- [Problem requirements] Beginning with the first line, transcribe the entries below exactly through the line containing "backup.py: [764,93,803,143] ->", inclusive.
[Exercise data]
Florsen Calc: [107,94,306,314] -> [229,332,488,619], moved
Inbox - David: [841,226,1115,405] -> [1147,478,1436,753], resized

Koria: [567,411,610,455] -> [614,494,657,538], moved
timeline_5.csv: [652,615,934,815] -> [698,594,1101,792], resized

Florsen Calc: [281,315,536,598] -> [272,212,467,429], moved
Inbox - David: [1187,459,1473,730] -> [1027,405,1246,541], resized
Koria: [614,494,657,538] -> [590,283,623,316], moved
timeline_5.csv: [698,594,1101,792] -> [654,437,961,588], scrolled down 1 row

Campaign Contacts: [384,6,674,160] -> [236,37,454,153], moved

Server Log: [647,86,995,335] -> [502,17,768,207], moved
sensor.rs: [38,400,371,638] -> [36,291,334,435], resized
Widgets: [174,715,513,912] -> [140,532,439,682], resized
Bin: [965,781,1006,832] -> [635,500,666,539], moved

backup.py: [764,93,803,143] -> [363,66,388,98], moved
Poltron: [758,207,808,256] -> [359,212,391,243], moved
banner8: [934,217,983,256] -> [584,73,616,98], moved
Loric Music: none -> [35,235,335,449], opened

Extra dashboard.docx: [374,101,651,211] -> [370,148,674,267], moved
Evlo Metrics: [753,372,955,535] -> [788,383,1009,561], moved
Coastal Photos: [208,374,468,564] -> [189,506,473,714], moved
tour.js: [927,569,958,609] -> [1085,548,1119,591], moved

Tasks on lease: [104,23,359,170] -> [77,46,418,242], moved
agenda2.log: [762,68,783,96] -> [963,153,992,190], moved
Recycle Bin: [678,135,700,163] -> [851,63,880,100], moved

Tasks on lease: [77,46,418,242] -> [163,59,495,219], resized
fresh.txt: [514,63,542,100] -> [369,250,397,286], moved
[/Exercise data]
- [Your solution]
Florsen Calc: [107,94,306,314] -> [229,332,488,619], moved
Inbox - David: [841,226,1115,405] -> [1147,478,1436,753], resized

Koria: [567,411,610,455] -> [614,494,657,538], moved
timeline_5.csv: [652,615,934,815] -> [698,594,1101,792], resized

Florsen Calc: [281,315,536,598] -> [272,212,467,429], moved
Inbox - David: [1187,459,1473,730] -> [1027,405,1246,541], resized
Koria: [614,494,657,538] -> [590,283,623,316], moved
timeline_5.csv: [698,594,1101,792] -> [654,437,961,588], scrolled down 1 row

Campaign Contacts: [384,6,674,160] -> [236,37,454,153], moved

Server Log: [647,86,995,335] -> [502,17,768,207], moved
sensor.rs: [38,400,371,638] -> [36,291,334,435], resized
Widgets: [174,715,513,912] -> [140,532,439,682], resized
Bin: [965,781,1006,832] -> [635,500,666,539], moved

backup.py: [764,93,803,143] -> [363,66,388,98], moved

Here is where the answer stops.